= Beginning of Section =

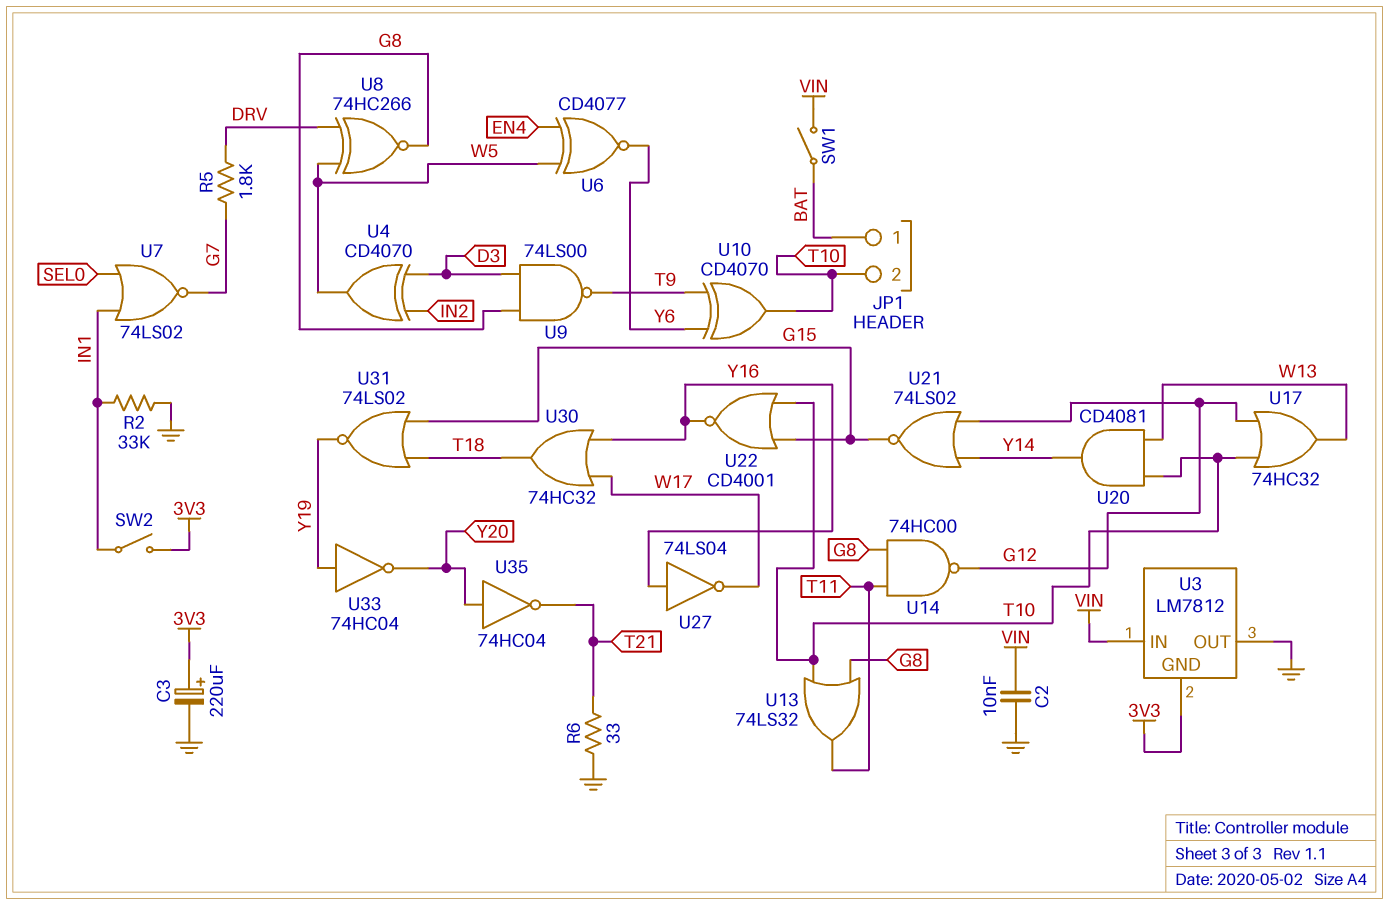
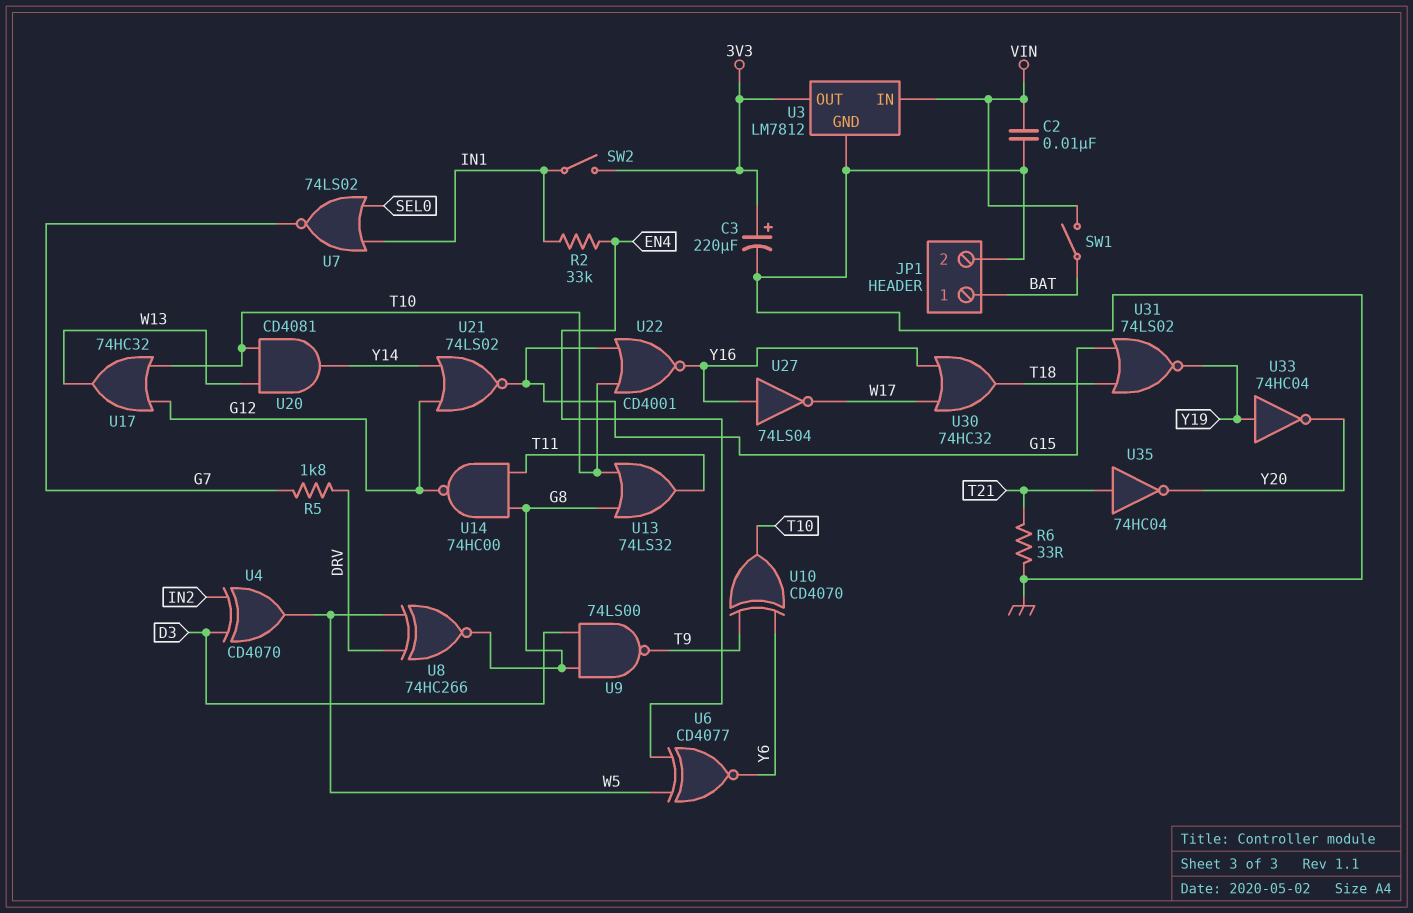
JP1 pin 2: T10 -> GND
R2: 33k (GND, IN1) -> 33k (EN4, IN1)
U3 pin GND: 3V3 -> GND
U3 pin OUT: GND -> 3V3
U35: NOT 74HC04 (in Y20, out T21) -> NOT 74HC04 (in T21, out Y20)

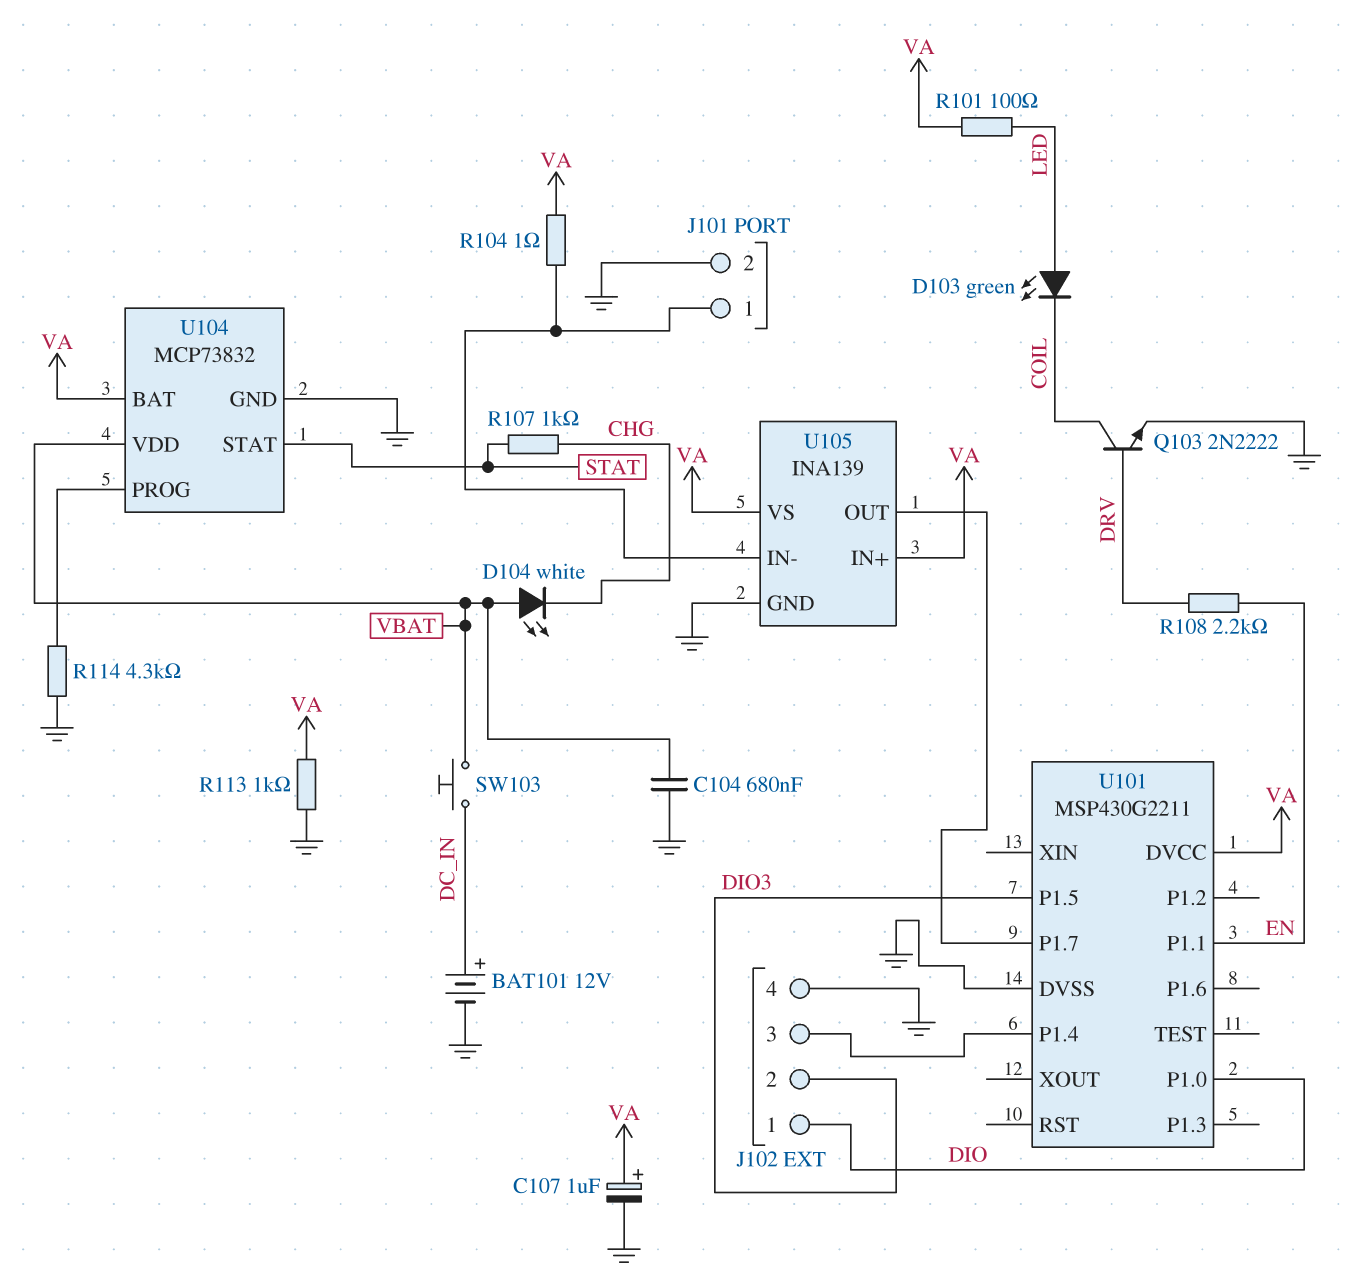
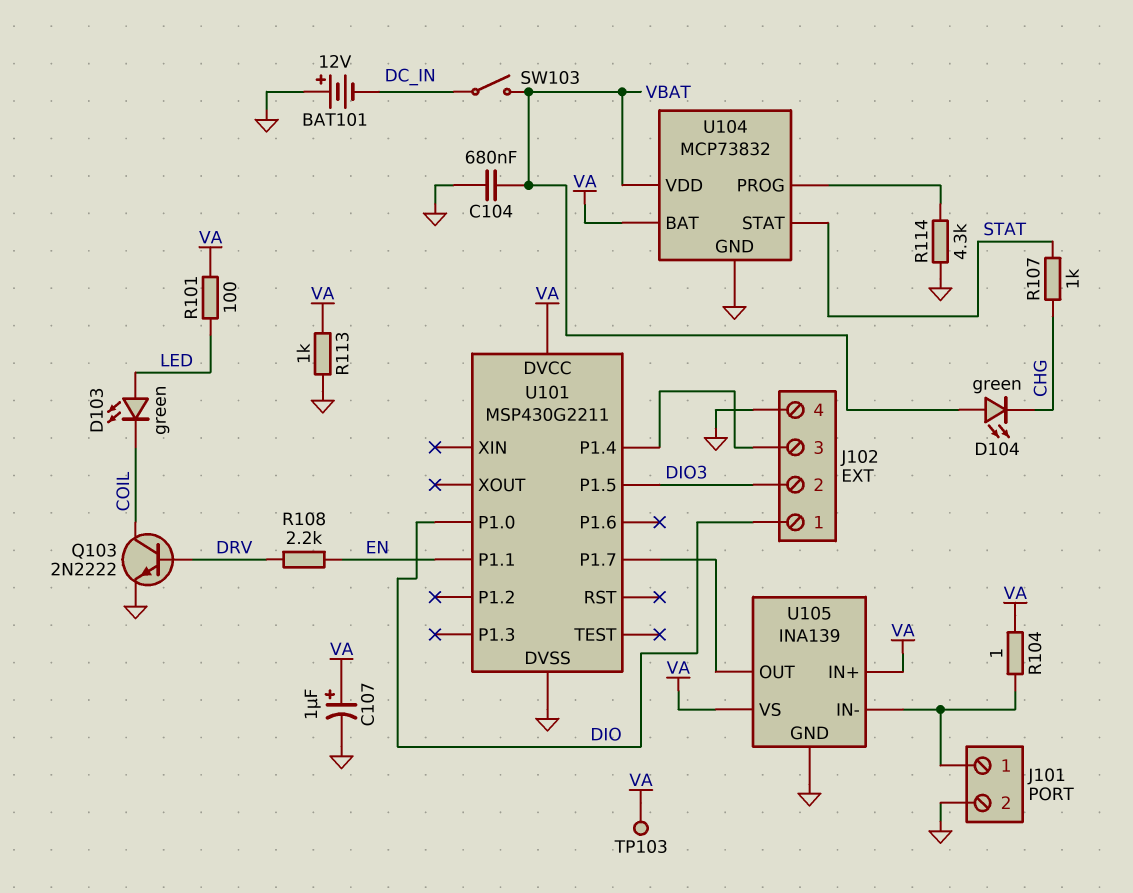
BAT101: 12V (plus DC_IN, minus GND) -> 12V (plus GND, minus DC_IN)
D104: LED white (A VBAT, K CHG) -> LED green (A VBAT, K CHG)
SW103: button (DC_IN, VBAT) -> switch (DC_IN, VBAT)
TP103: none -> test point (VA)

= End of Section =

To do: Output the entries above exactly. Drop the pictures.

The completed task:
JP1 pin 2: T10 -> GND
R2: 33k (GND, IN1) -> 33k (EN4, IN1)
U3 pin GND: 3V3 -> GND
U3 pin OUT: GND -> 3V3
U35: NOT 74HC04 (in Y20, out T21) -> NOT 74HC04 (in T21, out Y20)

BAT101: 12V (plus DC_IN, minus GND) -> 12V (plus GND, minus DC_IN)
D104: LED white (A VBAT, K CHG) -> LED green (A VBAT, K CHG)
SW103: button (DC_IN, VBAT) -> switch (DC_IN, VBAT)
TP103: none -> test point (VA)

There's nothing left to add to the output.